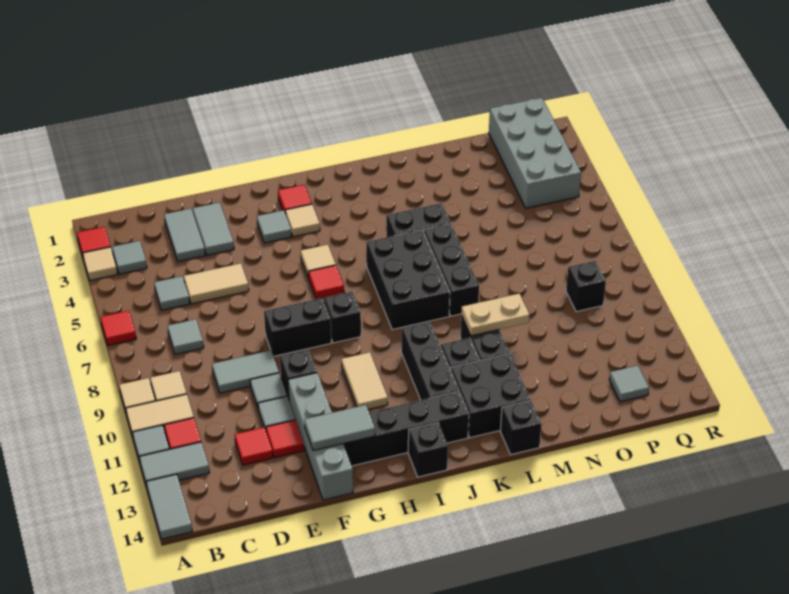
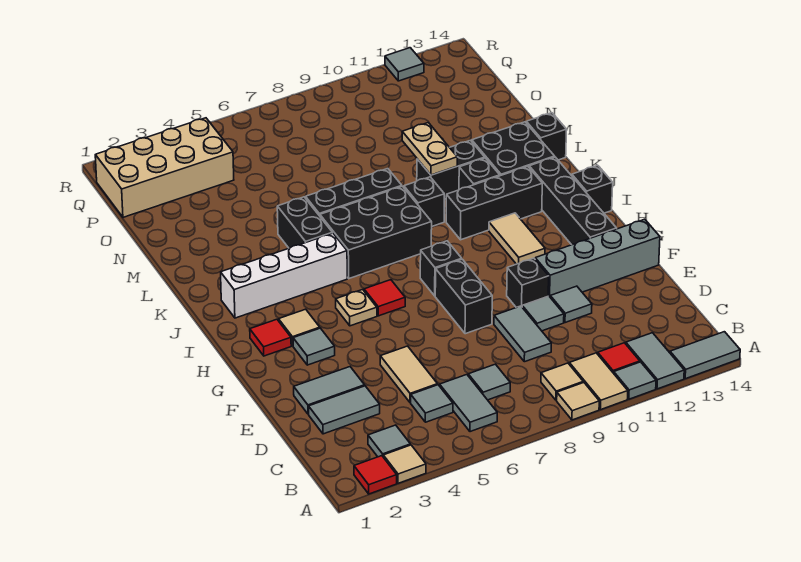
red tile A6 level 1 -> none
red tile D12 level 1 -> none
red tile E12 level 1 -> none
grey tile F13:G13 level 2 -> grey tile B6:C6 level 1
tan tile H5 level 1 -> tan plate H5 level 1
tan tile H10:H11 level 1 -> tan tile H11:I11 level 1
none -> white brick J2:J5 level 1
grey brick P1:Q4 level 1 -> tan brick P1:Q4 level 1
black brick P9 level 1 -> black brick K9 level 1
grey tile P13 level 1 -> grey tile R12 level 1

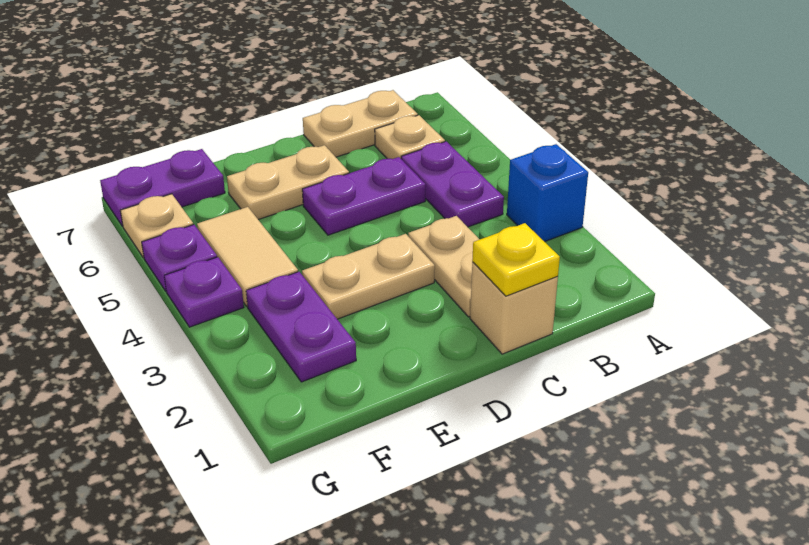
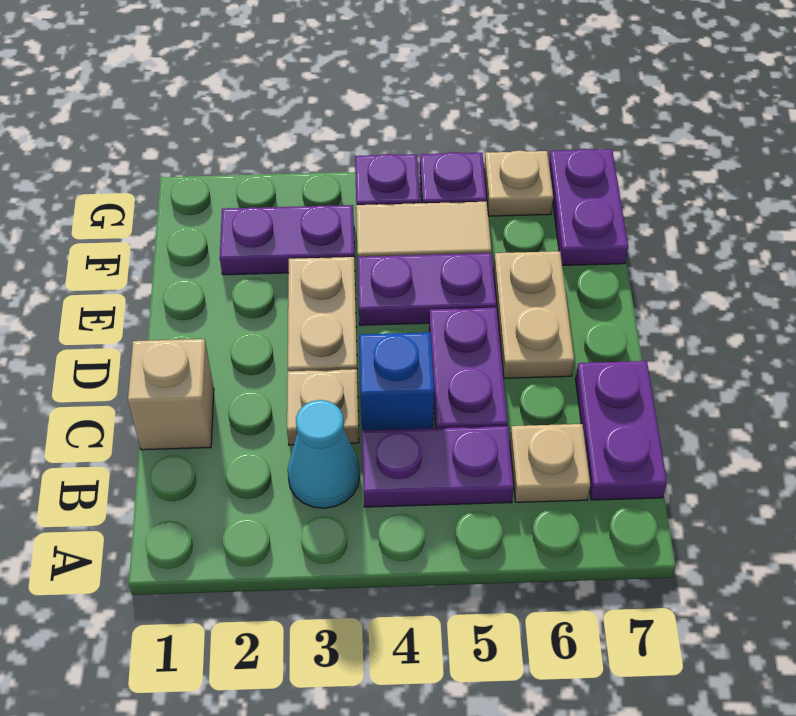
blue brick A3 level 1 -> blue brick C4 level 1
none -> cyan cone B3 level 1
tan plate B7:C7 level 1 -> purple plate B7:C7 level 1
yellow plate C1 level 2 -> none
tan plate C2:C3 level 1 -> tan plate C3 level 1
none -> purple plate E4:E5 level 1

---------------

__Task__: Word for word and without any pictures, return all of the lines above.

__Output for this task__:
red tile A6 level 1 -> none
red tile D12 level 1 -> none
red tile E12 level 1 -> none
grey tile F13:G13 level 2 -> grey tile B6:C6 level 1
tan tile H5 level 1 -> tan plate H5 level 1
tan tile H10:H11 level 1 -> tan tile H11:I11 level 1
none -> white brick J2:J5 level 1
grey brick P1:Q4 level 1 -> tan brick P1:Q4 level 1
black brick P9 level 1 -> black brick K9 level 1
grey tile P13 level 1 -> grey tile R12 level 1

blue brick A3 level 1 -> blue brick C4 level 1
none -> cyan cone B3 level 1
tan plate B7:C7 level 1 -> purple plate B7:C7 level 1
yellow plate C1 level 2 -> none
tan plate C2:C3 level 1 -> tan plate C3 level 1
none -> purple plate E4:E5 level 1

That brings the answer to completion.